In the data below, find each line that contains the word "green" and copy it.

- [DATA TO USE]
####################

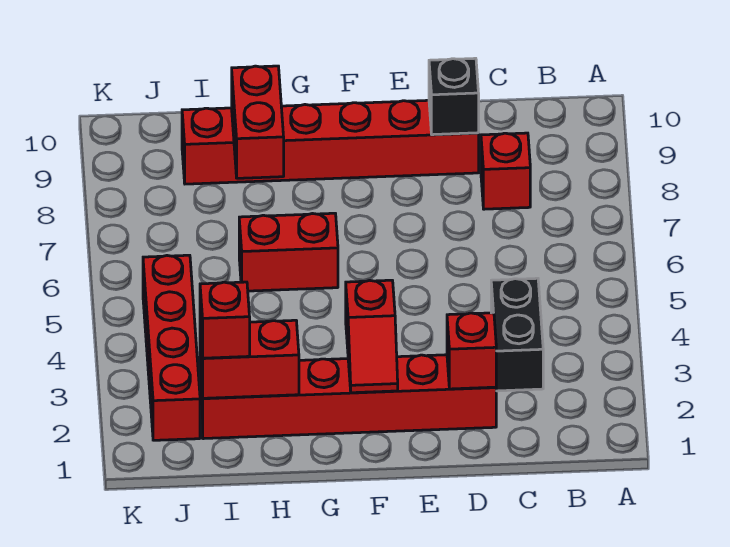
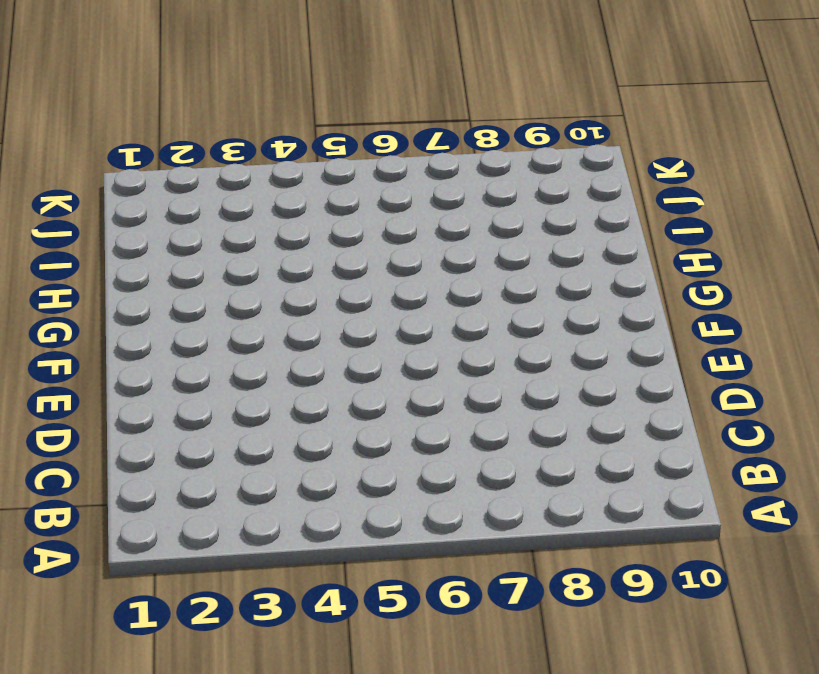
none -> black brick C3:C4 level 1
none -> red brick C8 level 1
none -> red brick D2:I2 level 1

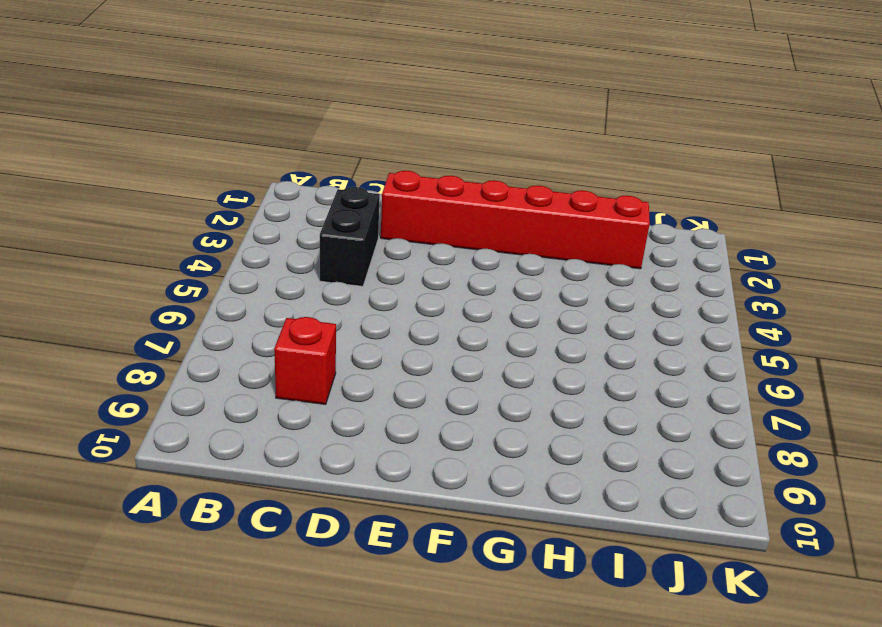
none -> red brick D9:I9 level 1
none -> red brick G6:H6 level 1
none -> red brick J2:J5 level 1

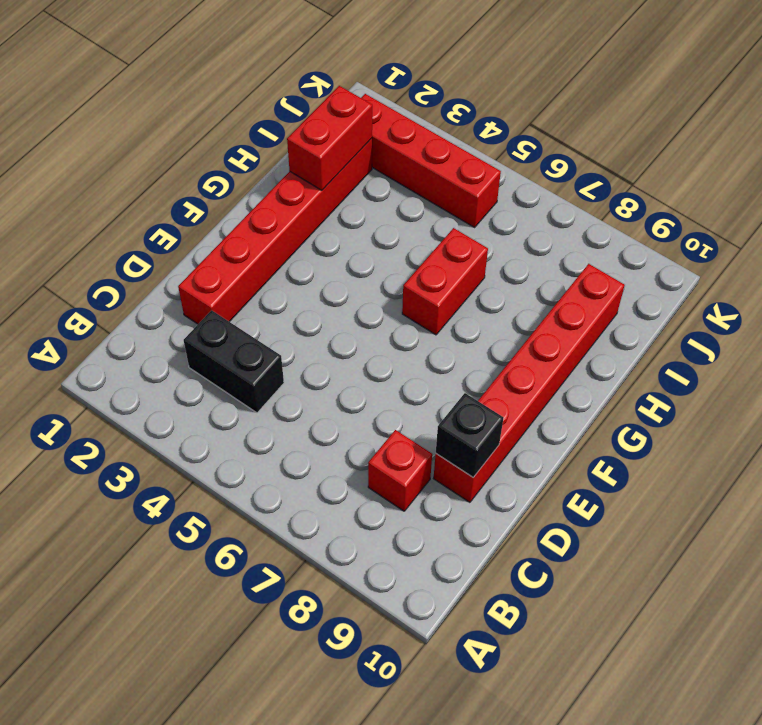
none -> red brick D2 level 2
none -> red slope F2:F3 level 2 top 3
none -> red brick H8:H9 level 2

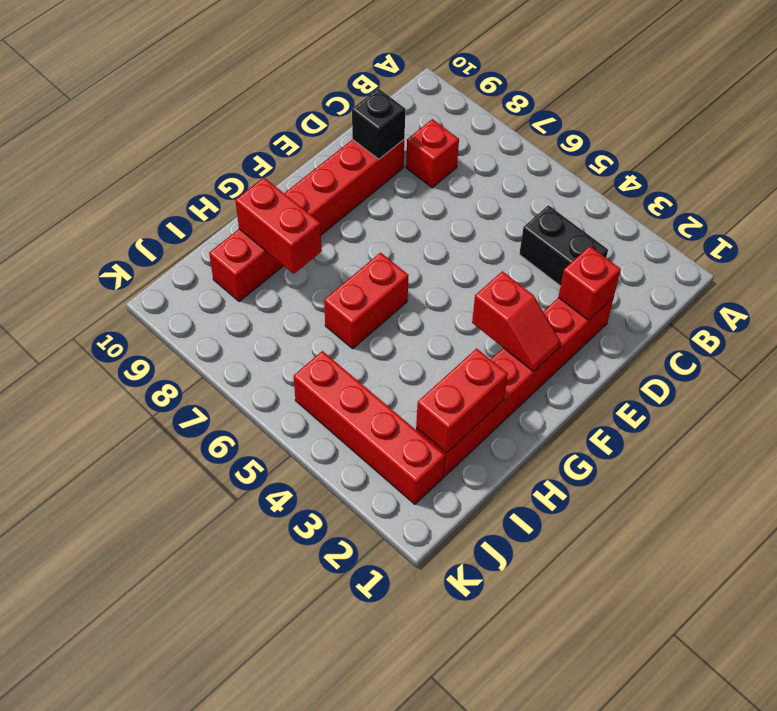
none -> red brick I2 level 3

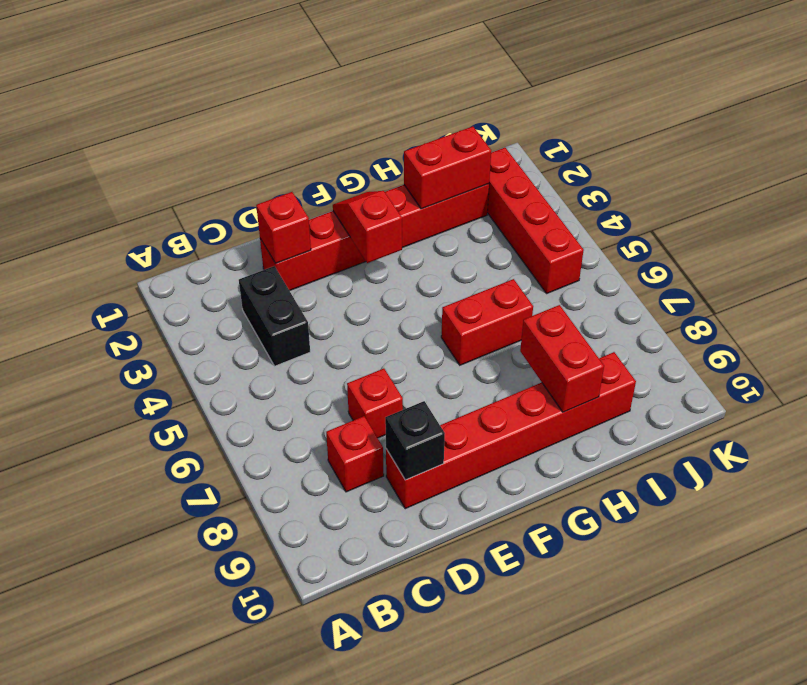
red brick D7 level 1 -> red brick I2 level 3

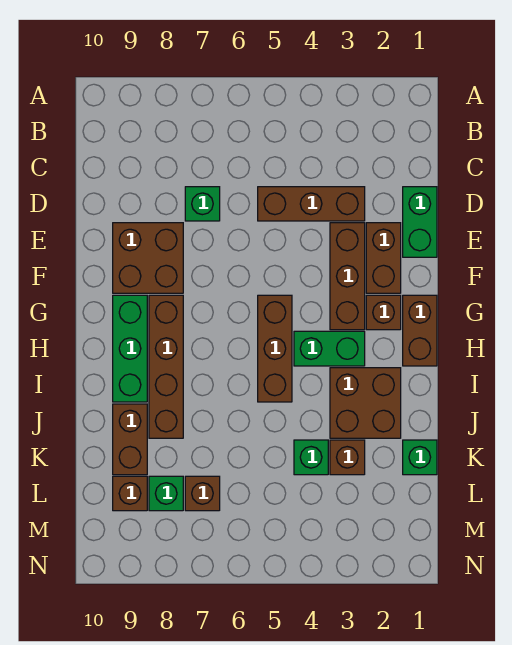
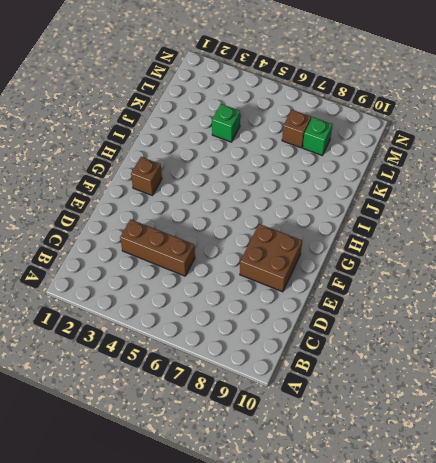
none -> green brick D1:E1 level 1
none -> green brick D7 level 1
none -> brown brick E2:F2 level 1

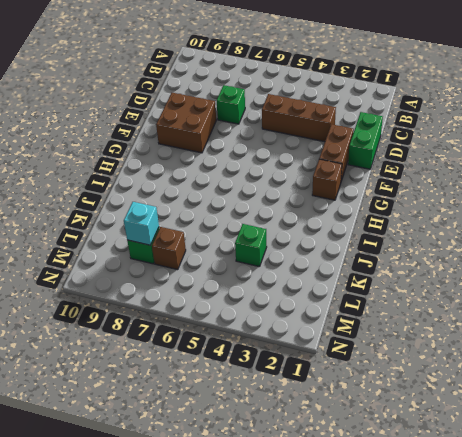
cyan brick L8 level 2 -> none
none -> brown brick E3:G3 level 1
none -> brown brick G1:H1 level 1
none -> brown brick G5:I5 level 1

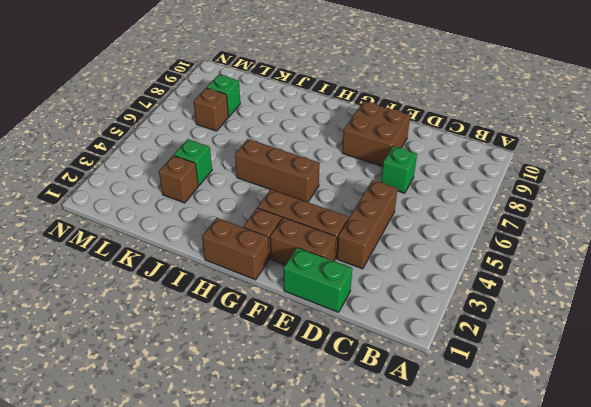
none -> brown brick G8:J8 level 1
none -> green brick G9:I9 level 1
none -> green brick H3:H4 level 1

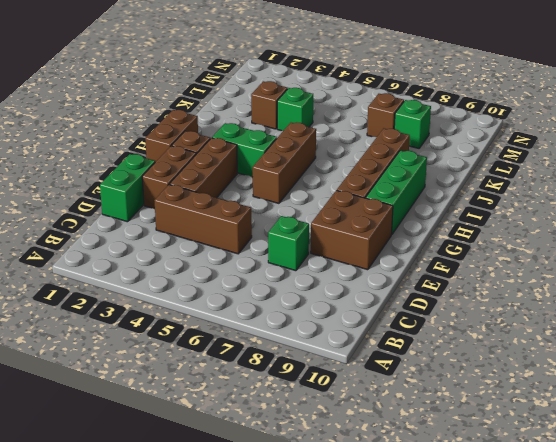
none -> brown brick I2:J3 level 1
none -> brown brick J9:K9 level 1
none -> green brick K1 level 1

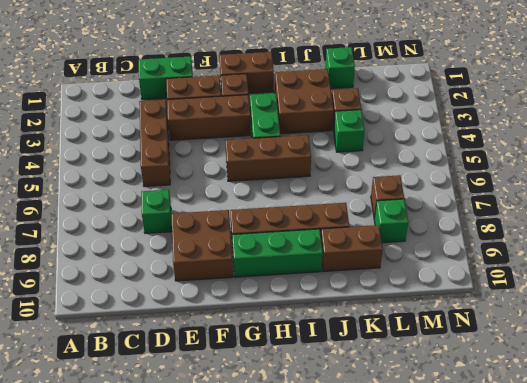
none -> brown brick L9 level 1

####################

- [TASK OUTPUT]
none -> green brick D1:E1 level 1
none -> green brick D7 level 1
none -> green brick G9:I9 level 1
none -> green brick H3:H4 level 1
none -> green brick K1 level 1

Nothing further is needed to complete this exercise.